# About this exercise
Your job is to give again, exactly and with no additions, the lines in the records below from the one with "grey mouse: 2 -> 0" through the one with "orange teapot: 1 -> 2", both included. Omit the pictures.

# Supplied records
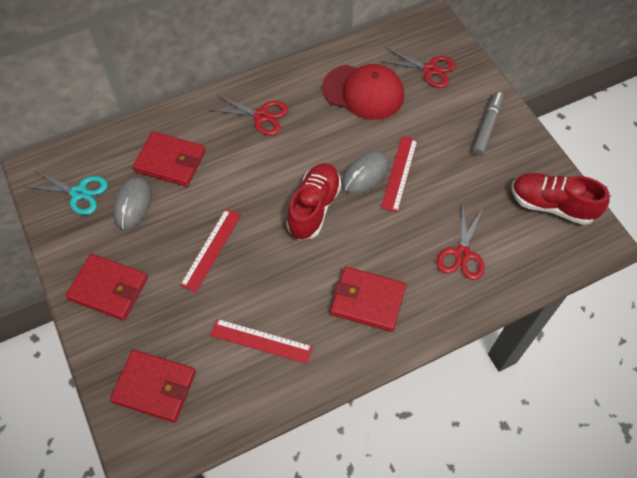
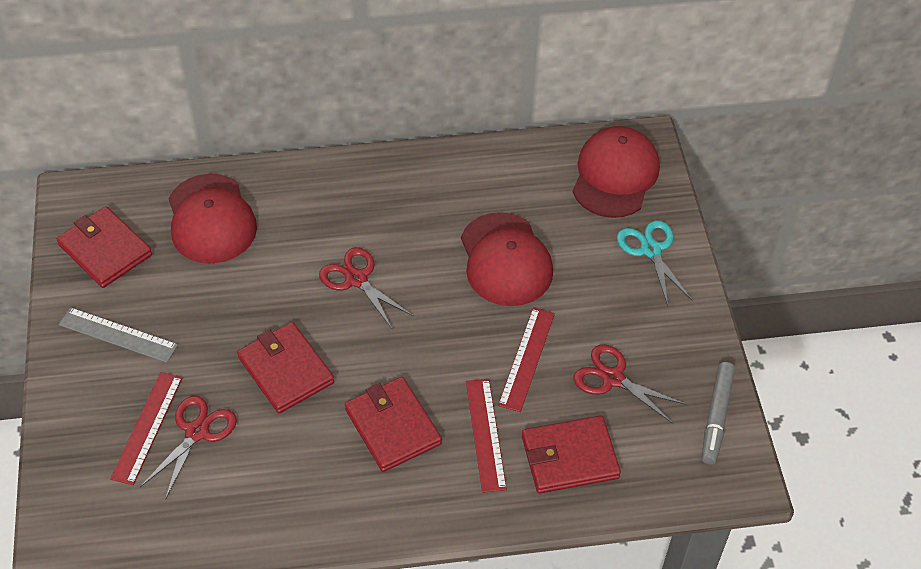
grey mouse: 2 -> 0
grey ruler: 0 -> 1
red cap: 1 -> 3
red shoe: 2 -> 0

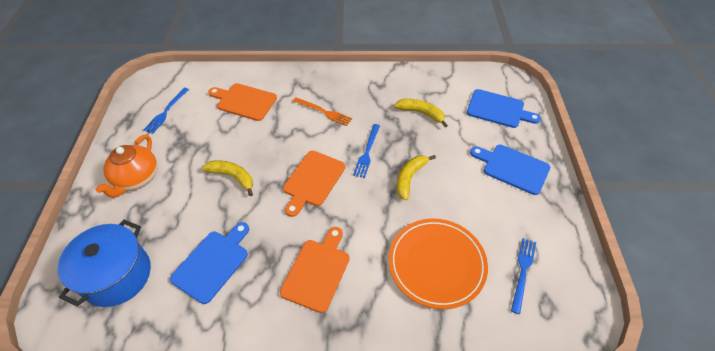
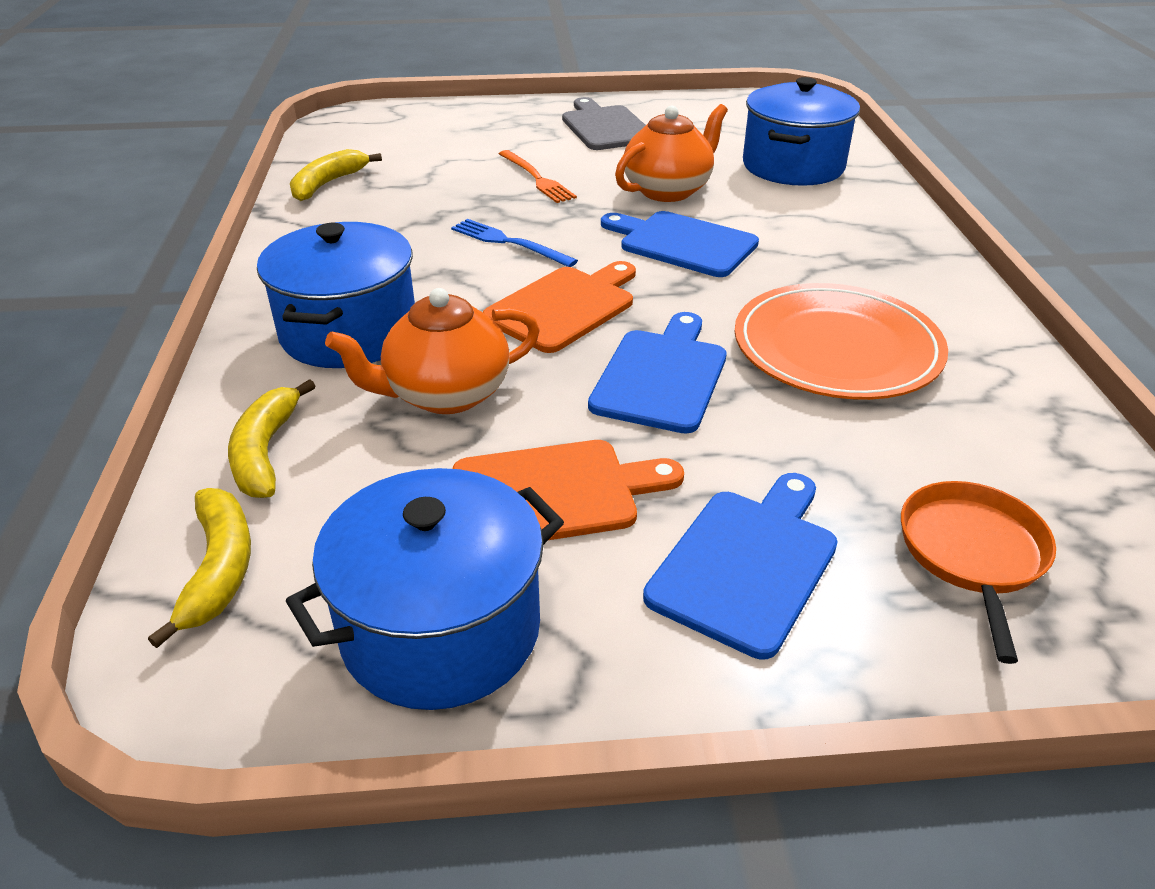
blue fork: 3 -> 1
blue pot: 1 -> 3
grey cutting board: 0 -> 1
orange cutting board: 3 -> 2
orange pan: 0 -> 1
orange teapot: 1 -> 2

* * *

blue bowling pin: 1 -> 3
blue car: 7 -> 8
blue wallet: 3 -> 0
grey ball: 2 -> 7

# Output of the task
grey mouse: 2 -> 0
grey ruler: 0 -> 1
red cap: 1 -> 3
red shoe: 2 -> 0

blue fork: 3 -> 1
blue pot: 1 -> 3
grey cutting board: 0 -> 1
orange cutting board: 3 -> 2
orange pan: 0 -> 1
orange teapot: 1 -> 2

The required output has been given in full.